Task to carry out: List every line below that contains the string "kern". Case counts.

Dataset entries:

'''

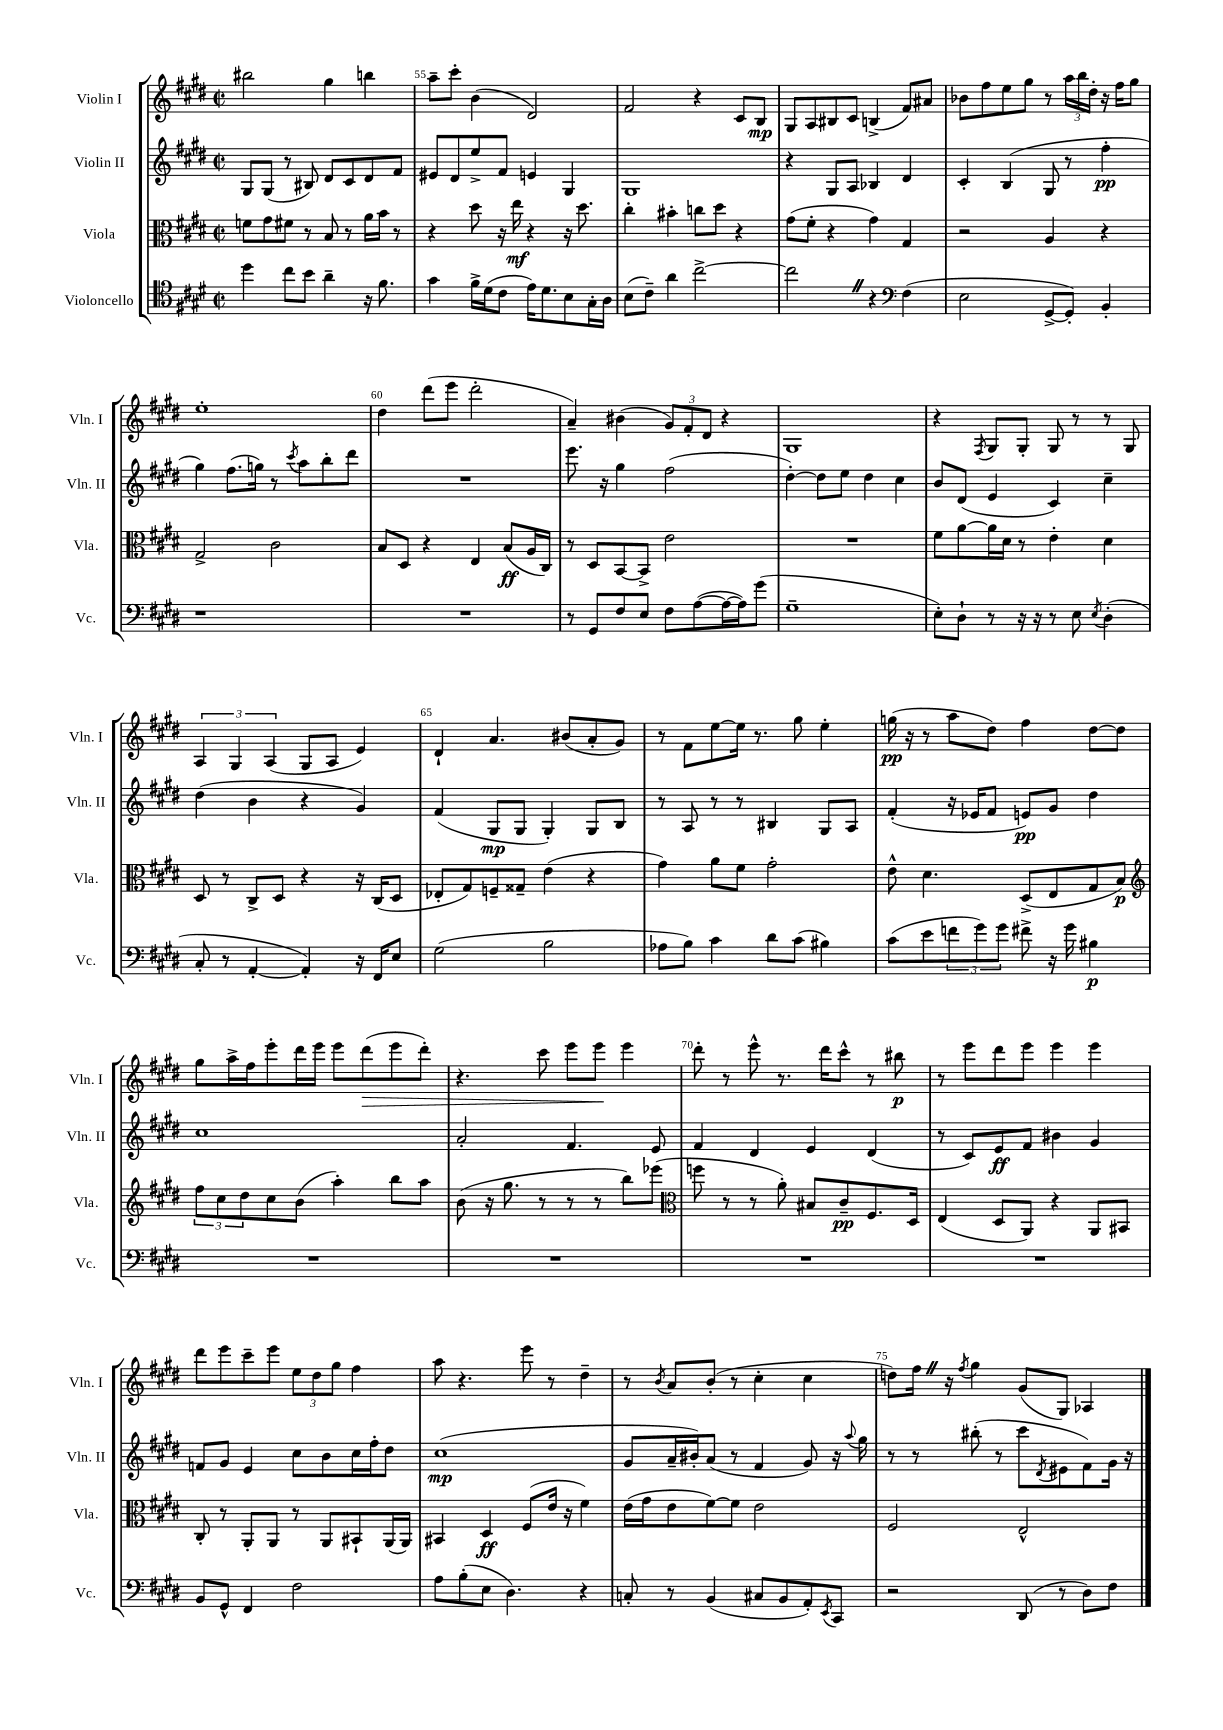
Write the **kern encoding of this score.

**kern	**dynam	**kern	**dynam	**kern	**dynam	**kern	**dynam
*part4	*part4	*part3	*part3	*part2	*part2	*part1	*part1
*staff4	*staff4	*staff3	*staff3	*staff2	*staff2	*staff1	*staff1
*I"Violoncello	*	*I"Viola	*	*I"Violin II	*	*I"Violin I	*
*I'Vc.	*	*I'Vla.	*	*I'Vln. II	*	*I'Vln. I	*
*clefC4	*	*clefC3	*	*clefG2	*	*clefG2	*
*k[f#c#g#d#]	*	*k[f#c#g#d#]	*	*k[f#c#g#d#]	*	*k[f#c#g#d#]	*
*M2/2	*	*M2/2	*	*M2/2	*	*M2/2	*
*met(c|)	*	*met(c|)	*	*met(c|)	*	*met(c|)	*
=54	=54	=54	=54	=54	=54	=54	=54
4dd#\	.	8fn\L	.	8G#/L	.	2bb#X\	.
.	.	8g#\	.	(8G#/J	.	.	.
8cc#\L	.	8f#X\J	.	8r	.	.	.
8b\J	.	8r	.	8B#X/)	.	.	.
4a~\	.	8B/	.	8d#/L	.	4gg#\	.
.	.	8r	.	8c#/	.	.	.
16r	.	16a\LL	.	8d#/	.	4bbn\	.
8.f#\	.	16b\JJ	.	.	.	.	.
.	.	8r	.	8f#/J	.	.	.
=55	=55	=55	=55	=55	=55	=55	=55
4g#\	.	4r	.	8e#X/L	.	8aa~\L	.
.	.	.	.	8d#/	.	8ccc#'\J	.
16f#^\LL	.	8dd#\	.	8ee^/	.	(4b\	.
(16d#\J	.	.	.	.	.	.	.
8c#\J	.	16r	.	8f#/J	.	.	.
.	.	16ee\	mf	.	.	.	.
16e\KL)	.	4r	.	4en/	.	2d#/)	.
8.d#\	.	.	.	.	.	.	.
8B\	.	16r	.	4G#/	.	.	.
.	.	8.dd#\	.	.	.	.	.
16G#'\L	.	.	.	.	.	.	.
16A\JJ	.	.	.	.	.	.	.
=56	=56	=56	=56	=56	=56	=56	=56
(8B\L	.	4cc#'\	.	1G#	.	2f#/	.
8c#~\J)	.	.	.	.	.	.	.
4a\	.	4b#X'\	.	.	.	.	.
[2cc#^\	.	8ccn\L	.	.	.	4r	.
.	.	8dd#\J	.	.	.	.	.
.	.	4r	.	.	.	8c#/L	.
.	.	.	.	.	.	8B/J	mp
=57	=57	=57	=57	=57	=57	=57	=57
2cc#Z\]	.	(8g#\L	.	4r	.	8G#/L	.
.	.	8f#'\J	.	.	.	8A/	.
.	.	4r	.	8G#/L	.	8B#X/	.
.	.	.	.	8A/J	.	8c#/J	.
4r	.	4g#\)	.	4B-X/	.	(4Bn^/	.
*clefF4	*	*	*	*	*	*	*
(4F#\	.	4G#/	.	4d#/	.	8f#/L)	.
.	.	.	.	.	.	8a#X/J	.
=58	=58	=58	=58	=58	=58	=58	=58
2E\	.	2r	.	4c#'/	.	8b-X\L	.
.	.	.	.	.	.	8ff#\	.
.	.	.	.	(4B/	.	8ee\	.
.	.	.	.	.	.	8gg#\J	.
[8GG#^/L	.	4A/	.	8G#/	.	8r	.
8GG#'/J])	.	.	.	8r	.	24aa\LL	.
.	.	.	.	.	.	24bb\	.
.	.	.	.	.	.	24dd#'\JJ	.
4BB'/	.	4r	.	4ff#'\	pp	16r	.
.	.	.	.	.	.	16ff#\KL	.
.	.	.	.	.	.	8gg#\J	.
!!LO:LB:g=z
=59	=59	=59	=59	=59	=59	=59	=59
1r	.	2G#^/	.	4gg#\)	.	1ee'	.
.	.	.	.	(8.ff#\L	.	.	.
.	.	.	.	16ggn\Jk)	.	.	.
.	.	2c#\	.	8r	.	.	.
.	.	.	.	8qccc#/	.	.	.
.	.	.	.	8aa\L	.	.	.
.	.	.	.	8bb'\	.	.	.
.	.	.	.	8ddd#\J	.	.	.
=60	=60	=60	=60	=60	=60	=60	=60
1r	.	8B/L	.	1r	.	4dd#\	.
.	.	8D#/J	.	.	.	.	.
.	.	4r	.	.	.	(8ddd#\L	.
.	.	.	.	.	.	8eee\J	.
.	.	4E/	.	.	.	2ddd#'\	.
.	.	(8B/L	ff	.	.	.	.
.	.	16A/L	.	.	.	.	.
.	.	16C#/JJ)	.	.	.	.	.
=61	=61	=61	=61	=61	=61	=61	=61
8r	.	8r	.	8.eee\	.	4a~/)	.
8GG#/L	.	8D#/L	.	.	.	.	.
.	.	.	.	16r	.	.	.
8F#/	.	[8BB/	.	4gg#\	.	(4b#X\	.
8E/J	.	8BB^/J]	.	.	.	.	.
8F#\L	.	2e\	.	(2ff#\	.	12g#/L)	.
.	.	.	.	.	.	12f#'/	.
([8A\	.	.	.	.	.	.	.
.	.	.	.	.	.	12d#/J	.
16A\L_	.	.	.	.	.	4r	.
16A\J])	.	.	.	.	.	.	.
(8g#\J	.	.	.	.	.	.	.
=62	=62	=62	=62	=62	=62	=62	=62
1G#~	.	1r	.	[4dd#'\)	.	1G#	.
.	.	.	.	8dd#\L]	.	.	.
.	.	.	.	8ee\J	.	.	.
.	.	.	.	4dd#\	.	.	.
.	.	.	.	4cc#\	.	.	.
=63	=63	=63	=63	=63	=63	=63	=63
8E'\L)	.	8f#\L	.	8b/L	.	4r	.
8D#`\J	.	[8a\	.	(8d#/J	.	.	.
.	.	.	.	.	.	8qF#/	.
8r	.	16a\L]	.	4e/	.	8G#/L	.
.	.	16d#\JJ	.	.	.	.	.
16r	.	8r	.	.	.	8G#'/J	.
16r	.	.	.	.	.	.	.
8r	.	4e'\	.	4c#/)	.	8G#/	.
8E\	.	.	.	.	.	8r	.
8qE/	.	.	.	.	.	.	.
(4D#'\	.	4d#\	.	4cc#~\	.	8r	.
.	.	.	.	.	.	8G#/	.
!!LO:LB:g=z
=64	=64	=64	=64	=64	=64	=64	=64
8C#'/	.	8D#/	.	(4dd#\	.	6A/	.
8r	.	8r	.	.	.	.	.
.	.	.	.	.	.	6G#/	.
[4AA'/	.	8C#^/L	.	4b\	.	.	.
.	.	.	.	.	.	(6A/	.
.	.	8D#/J	.	.	.	.	.
4AA'/])	.	4r	.	4r	.	8G#/L	.
.	.	.	.	.	.	8A/J	.
16r	.	16r	.	4g#/)	.	4e/)	.
16FF#/KL	.	(16C#/KL	.	.	.	.	.
8E/J	.	8D#/J	.	.	.	.	.
=65	=65	=65	=65	=65	=65	=65	=65
(2G#\	.	8E-X'/L	.	(4f#/	.	4d#`/	.
.	.	8G#/)	.	.	.	.	.
.	.	8Fn~/	.	8G#/L	mp	4.a/	.
.	.	8G##X~/J	.	8G#/J	.	.	.
2B\	.	(4e\	.	4G#'/)	.	.	.
.	.	.	.	.	.	(8b#X/L	.
.	.	4r	.	8G#/L	.	8a'/	.
.	.	.	.	8B/J	.	8g#/J)	.
=66	=66	=66	=66	=66	=66	=66	=66
8A-X\L	.	4g#\)	.	8r	.	8r	.
8B\J)	.	.	.	8A/	.	8f#\L	.
4c#\	.	8a\L	.	8r	.	[8ee\	.
.	.	8f#\J	.	8r	.	16ee\Jk]	.
.	.	.	.	.	.	8.r	.
8d#\L	.	2g#'\	.	4B#X/	.	.	.
(8c#\J	.	.	.	.	.	8gg#\	.
4B#X\)	.	.	.	8G#/L	.	4ee'\	.
.	.	.	.	8A/J	.	.	.
=67	=67	=67	=67	=67	=67	=67	=67
(8c#\L	.	8e^^\	.	(4f#'/	.	(16ggn\	pp
.	.	.	.	.	.	16r	.
8e\	.	4.d#\	.	.	.	8r	.
12fn\	.	.	.	16r	.	8aa\L	.
.	.	.	.	16e-X/KL	.	.	.
12g#\)	.	.	.	.	.	.	.
.	.	.	.	8f#/J	.	8dd#\J)	.
12g#\J	.	.	.	.	.	.	.
8f#X^\	.	(8D#^/L	.	8en/L)	pp	4ff#\	.
16r	.	8E/	.	8g#/J	.	.	.
16g#\	.	.	.	.	.	.	.
4B#X\	p	8G#/	.	4dd#\	.	[8dd#\L	.
.	.	8B/J)	p	.	.	8dd#\J]	.
!!LO:LB:g=z
=68	=68	=68	=68	=68	=68	=68	=68
*	*	*clefG2	*	*	*	*	*
1r	.	12ff#\L	.	1cc#	.	8gg#\L	.
.	.	12cc#\	.	.	.	.	.
.	.	.	.	.	.	16aa^\L	.
.	.	12dd#\	.	.	.	.	.
.	.	.	.	.	.	16ff#\J	.
.	.	8cc#\	.	.	.	8eee'\	.
.	.	(8b\J	.	.	.	16ddd#\L	.
.	.	.	.	.	.	16eee\JJ	.
.	.	4aa'\)	.	.	.	8eee\L	.
!	!	!	!	!	!	!	!LO:HP:b
.	.	.	.	.	.	(8ddd#\	>
.	.	8bb\L	.	.	.	8eee\	.
.	.	8aa\J	.	.	.	8ddd#'\J)	.
=69	=69	=69	=69	=69	=69	=69	=69
1r	.	(8b\	.	2a'/	.	4.r	.
.	.	16r	.	.	.	.	.
.	.	8.gg#\	.	.	.	.	.
.	.	8r	.	.	.	8ccc#\	.
.	.	8r	.	4.f#/	.	8eee\L	.
.	.	8r	.	.	.	8eee\J	.
.	.	8bb\L)	.	.	.	4eee\	]
.	.	(8eee-X\J	.	8e/	.	.	.
=70	=70	=70	=70	=70	=70	=70	=70
*	*	*clefC3	*	*	*	*	*
1r	.	8ffn\	.	4f#/	.	8ddd#'\	.
.	.	8r	.	.	.	8r	.
.	.	8r	.	4d#/	.	8eee^^\	.
.	.	8a'\)	.	.	.	8.r	.
.	.	8B#X/L	.	4e/	.	.	.
.	.	.	.	.	.	16ddd#\KL	.
.	.	8c#~/	pp	.	.	8ccc#^^\J	.
.	.	8.F#/	.	(4d#/	.	8r	.
.	.	.	.	.	.	8bb#X\	p
.	.	16D#/Jk	.	.	.	.	.
=71	=71	=71	=71	=71	=71	=71	=71
1r	.	(4E/	.	8r	.	8r	.
.	.	.	.	8c#/L)	.	8eee\L	.
.	.	8D#/L	.	8e/	ff	8ddd#\	.
.	.	8AA/J)	.	8f#/J	.	8eee\J	.
.	.	4r	.	4b#X\	.	4eee\	.
.	.	8AA/L	.	4g#/	.	4eee\	.
.	.	8BB#X/J	.	.	.	.	.
!!LO:LB:g=z
=72	=72	=72	=72	=72	=72	=72	=72
8BB/L	.	8C#'/	.	8fn/L	.	8ddd#\L	.
8GG#^^/J	.	8r	.	8g#/J	.	8eee\	.
4FF#/	.	8AA'/L	.	4e/	.	8ccc#~\	.
.	.	8AA/J	.	.	.	8eee\J	.
2F#\	.	8r	.	8cc#\L	.	12ee\L	.
.	.	.	.	.	.	12dd#\	.
.	.	8AA/L	.	8b\	.	.	.
.	.	.	.	.	.	12gg#\J	.
.	.	8BB#X`/	.	16cc#\L	.	4ff#\	.
.	.	.	.	16ff#'\J	.	.	.
.	.	(16AA/L	.	8dd#\J	.	.	.
.	.	16AA/JJ)	.	.	.	.	.
=73	=73	=73	=73	=73	=73	=73	=73
8A\L	.	4BB#X/	.	(1cc#	mp	8aa\	.
(8B'\	.	.	.	.	.	4.r	.
8E\J	.	4D#/	ff	.	.	.	.
4.D#\)	.	.	.	.	.	.	.
.	.	(8F#/L	.	.	.	8eee\	.
.	.	16e/Jk	.	.	.	8r	.
.	.	16r	.	.	.	.	.
4r	.	4f#\)	.	.	.	4dd#~\	.
=74	=74	=74	=74	=74	=74	=74	=74
8Cn'/	.	(16e\LL	.	8g#/L	.	8r	.
.	.	16g#\J	.	.	.	.	.
.	.	.	.	.	.	8qb/	.
8r	.	8e\	.	16a~/L	.	8a/L	.
.	.	.	.	16b#X'/J)	.	.	.
(4BB/	.	[8f#\)	.	(8a/J	.	(8b'/J	.
.	.	8f#\J]	.	8r	.	8r	.
8C#X/L	.	2e\	.	4f#/	.	4cc#'\	.
8BB/	.	.	.	.	.	.	.
8AA'/)	.	.	.	8g#/)	.	4cc#\	.
8qEE/	.	.	.	.	.	.	.
8CC#/J	.	.	.	16r	.	.	.
.	.	.	.	8qqaa/	.	.	.
.	.	.	.	16gg#\	.	.	.
=75	=75	=75	=75	=75	=75	=75	=75
2r	.	2F#/	.	8r	.	8ddn\L)	.
.	.	.	.	8r	.	16ff#Z\Jk	.
.	.	.	.	.	.	16r	.
.	.	.	.	.	.	8qff#/	.
.	.	.	.	(8bb#X'\	.	4gg#\	.
.	.	.	.	8r	.	.	.
(8DD#/	.	2E^^/	.	8ccc#\L	.	(8g#/L	.
.	.	.	.	8qd#/	.	.	.
8r	.	.	.	8e#X\	.	8G#/J)	.
8D#\L)	.	.	.	8f#\)	.	4A-X/	.
8F#\J	.	.	.	16g#\Jk	.	.	.
.	.	.	.	16r	.	.	.
==	==	==	==	==	==	==	==
*-	*-	*-	*-	*-	*-	*-	*-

'''

Response to the exercise:
Write the **kern encoding of this score.
**kern	**dynam	**kern	**dynam	**kern	**dynam	**kern	**dynam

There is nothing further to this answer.